Exercise materials:
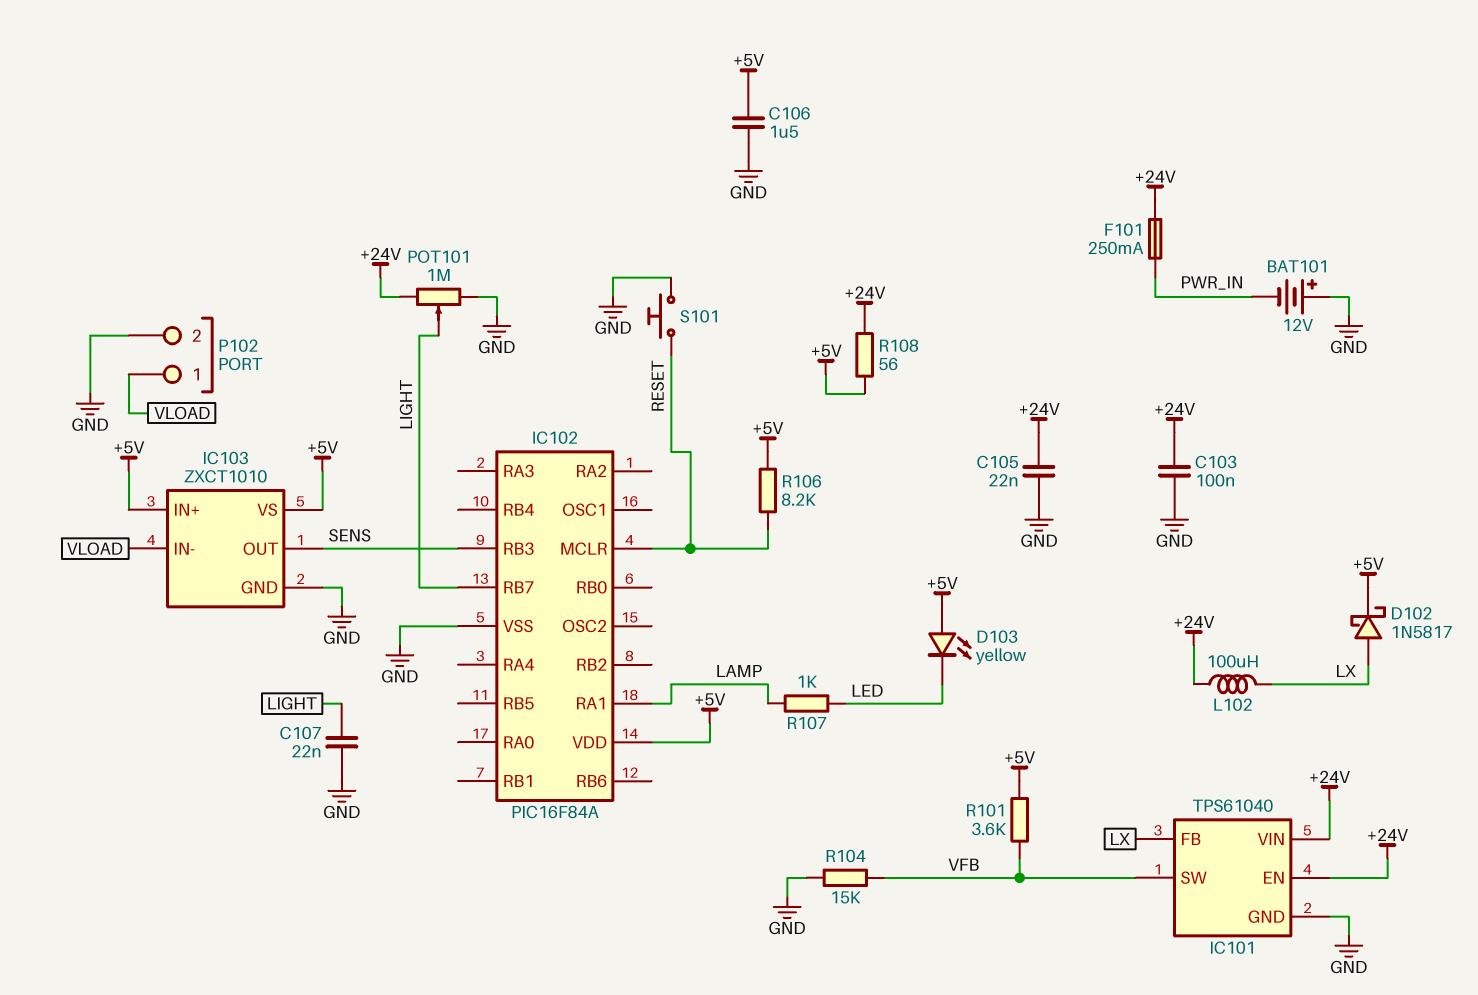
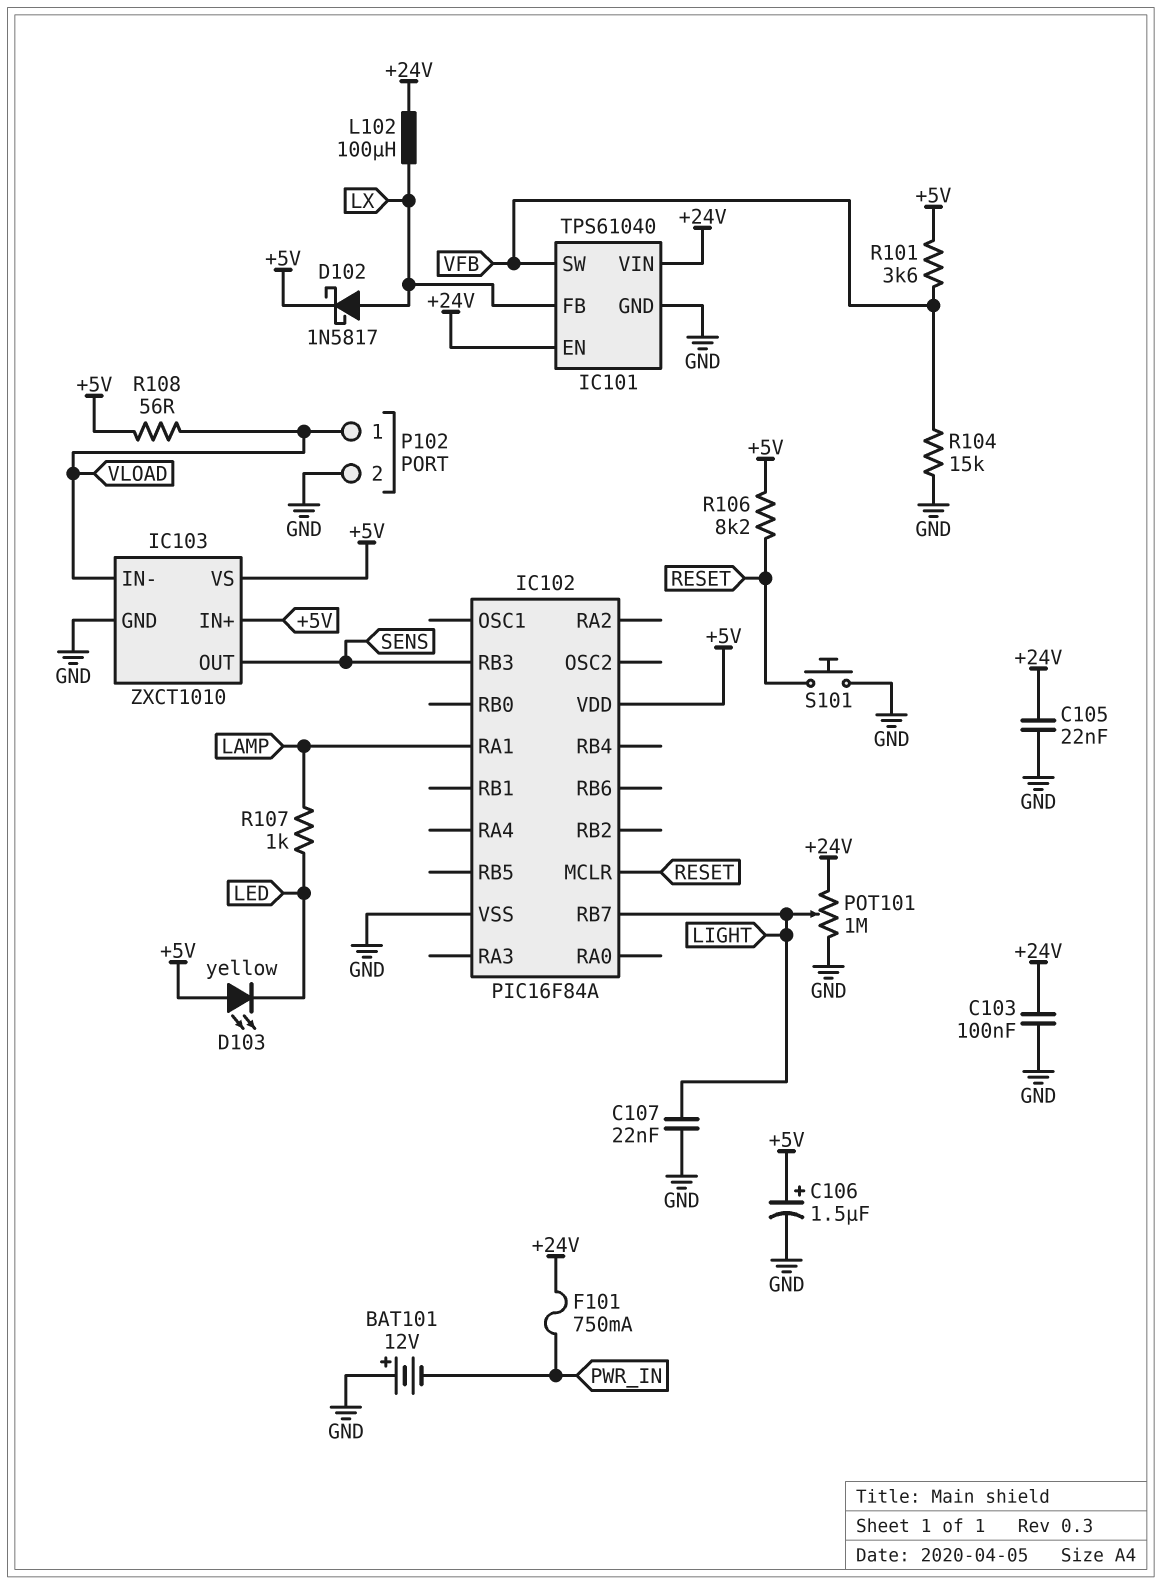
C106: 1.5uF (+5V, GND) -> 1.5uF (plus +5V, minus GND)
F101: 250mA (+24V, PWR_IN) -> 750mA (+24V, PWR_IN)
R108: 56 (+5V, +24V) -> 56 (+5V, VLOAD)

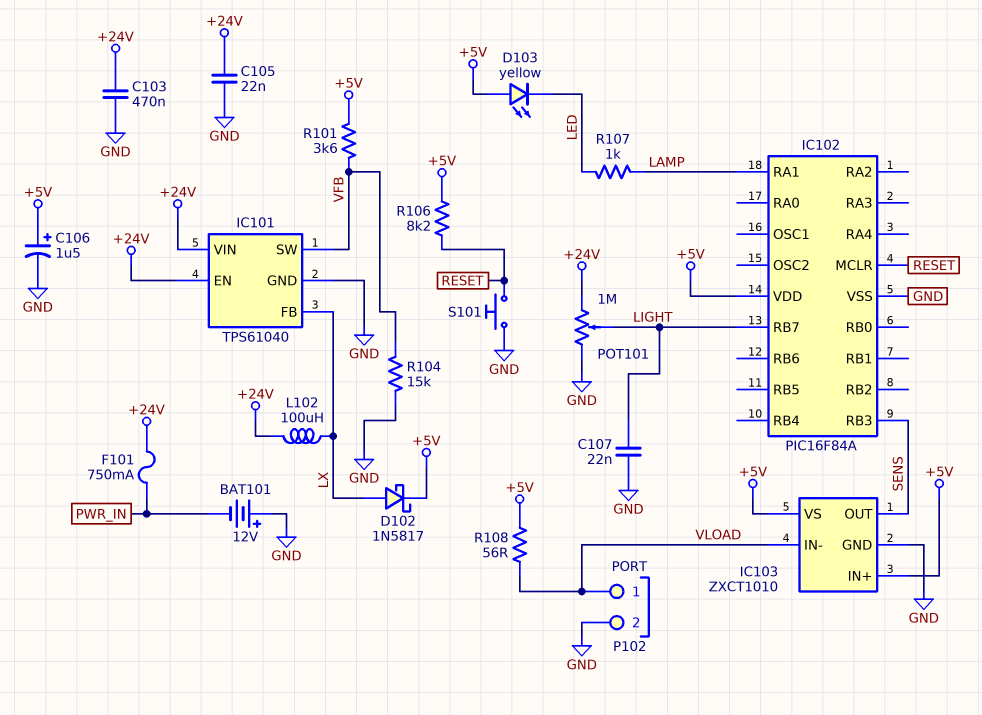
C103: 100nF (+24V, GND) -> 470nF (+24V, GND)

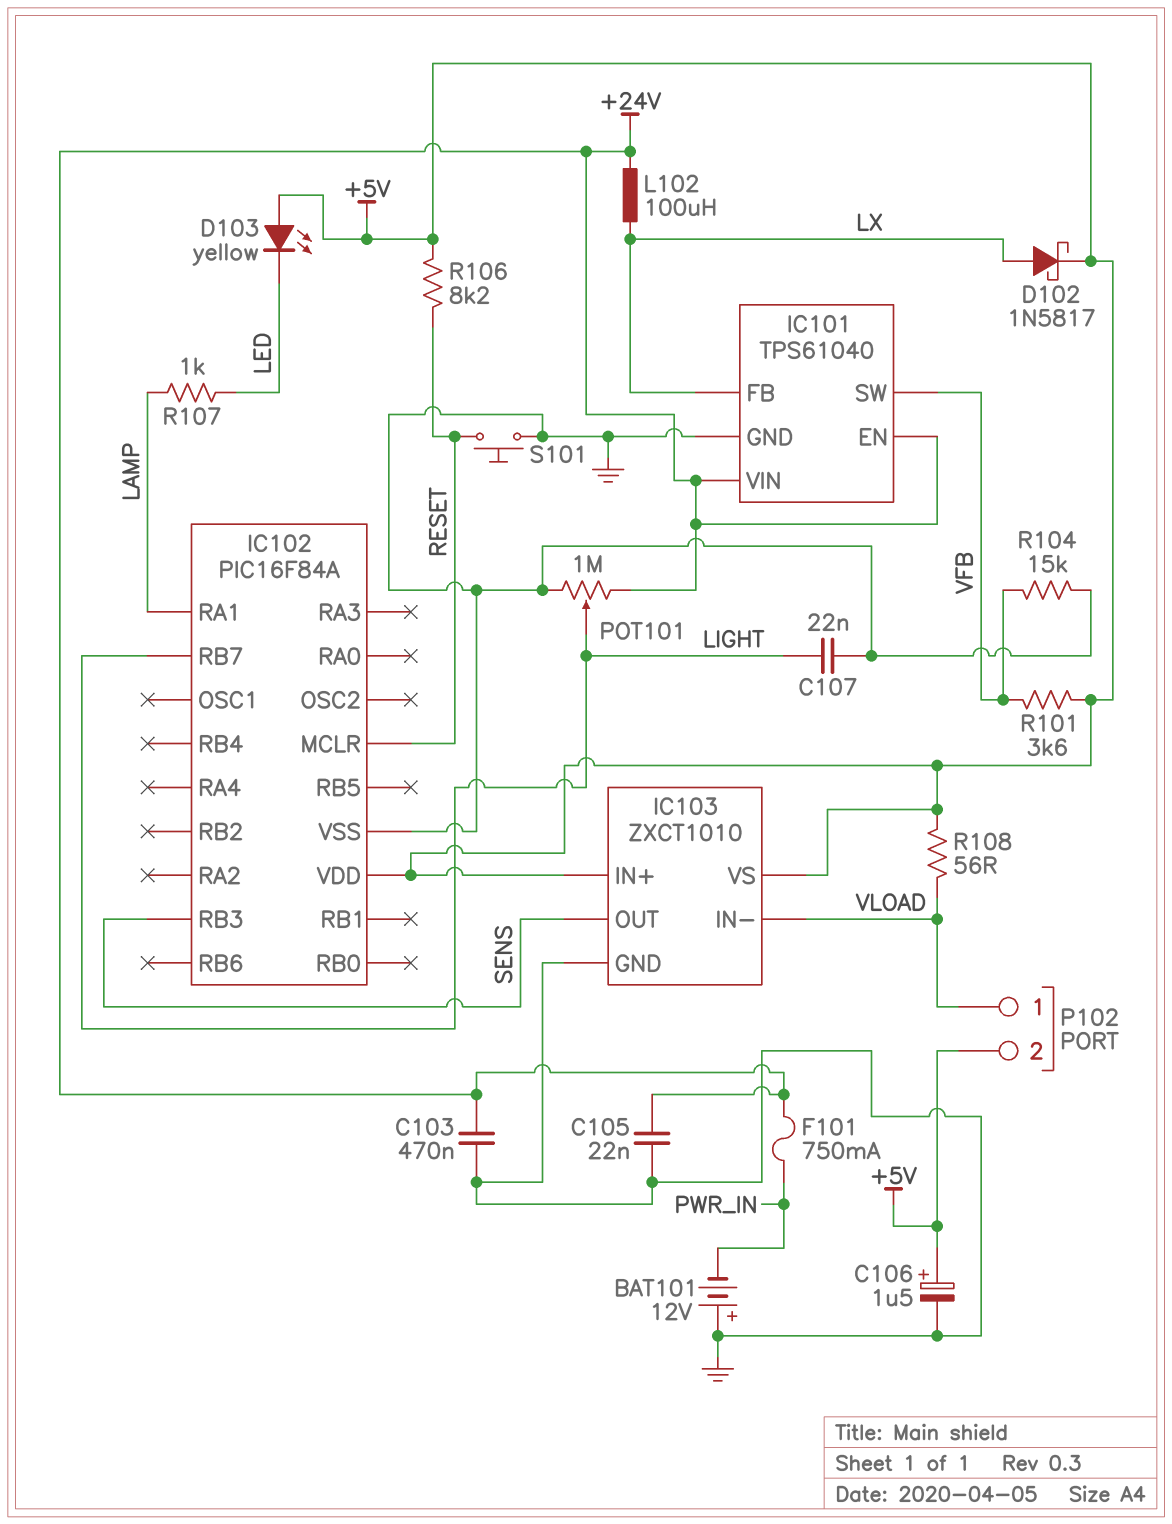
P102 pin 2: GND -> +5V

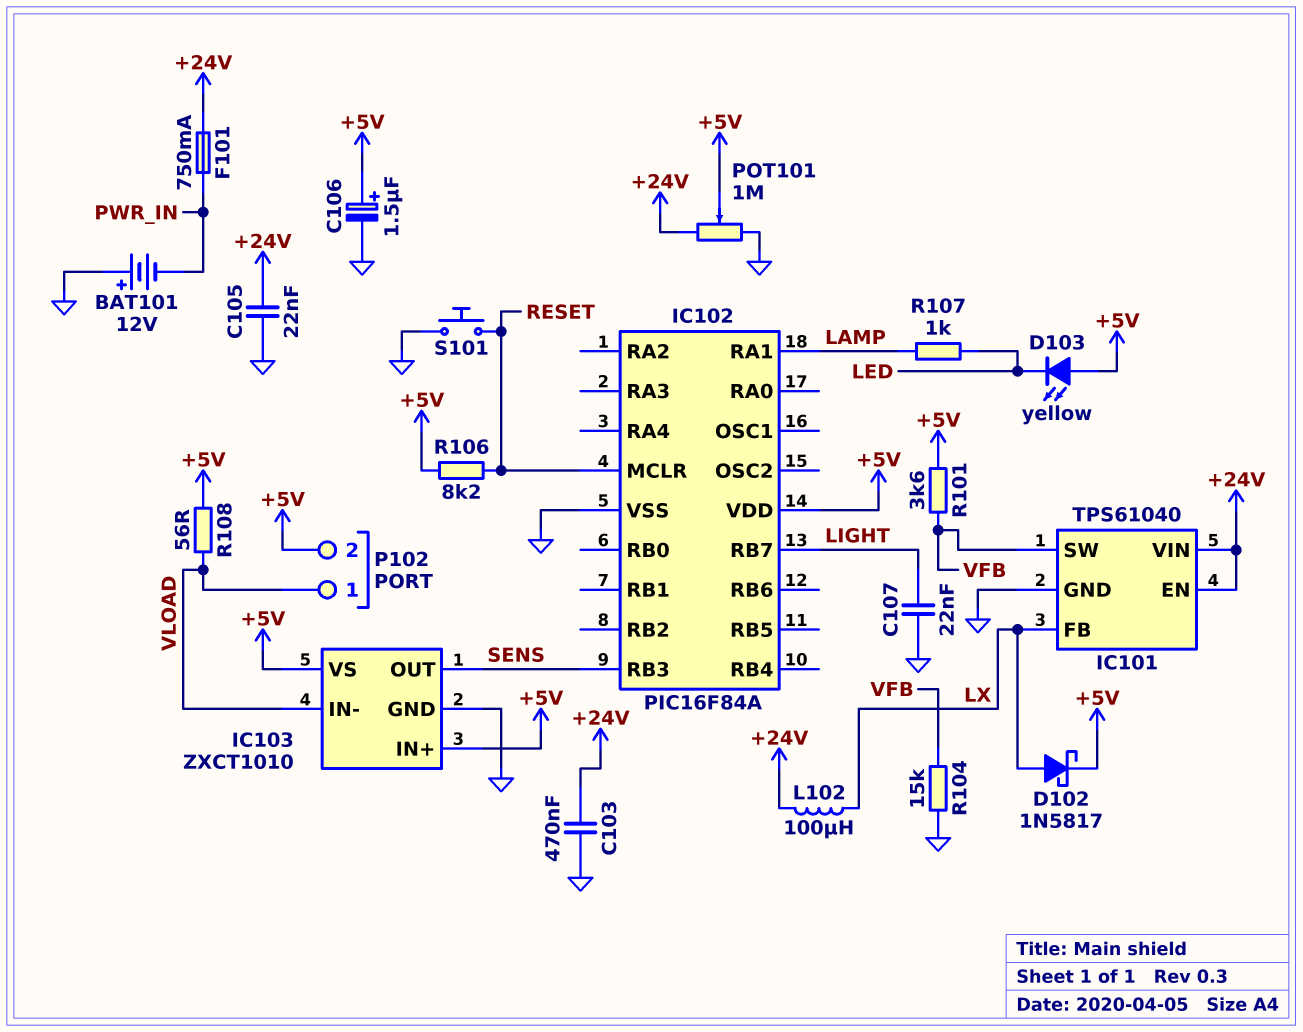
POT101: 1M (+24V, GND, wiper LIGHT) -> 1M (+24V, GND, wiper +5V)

Directions: Reproduce only the lines from the first line of the entries through the line containing "P102 pin 2: GND -> +5V", exactly and with both ends kept. Omit the pictures.

Exercise result:
C106: 1.5uF (+5V, GND) -> 1.5uF (plus +5V, minus GND)
F101: 250mA (+24V, PWR_IN) -> 750mA (+24V, PWR_IN)
R108: 56 (+5V, +24V) -> 56 (+5V, VLOAD)

C103: 100nF (+24V, GND) -> 470nF (+24V, GND)

P102 pin 2: GND -> +5V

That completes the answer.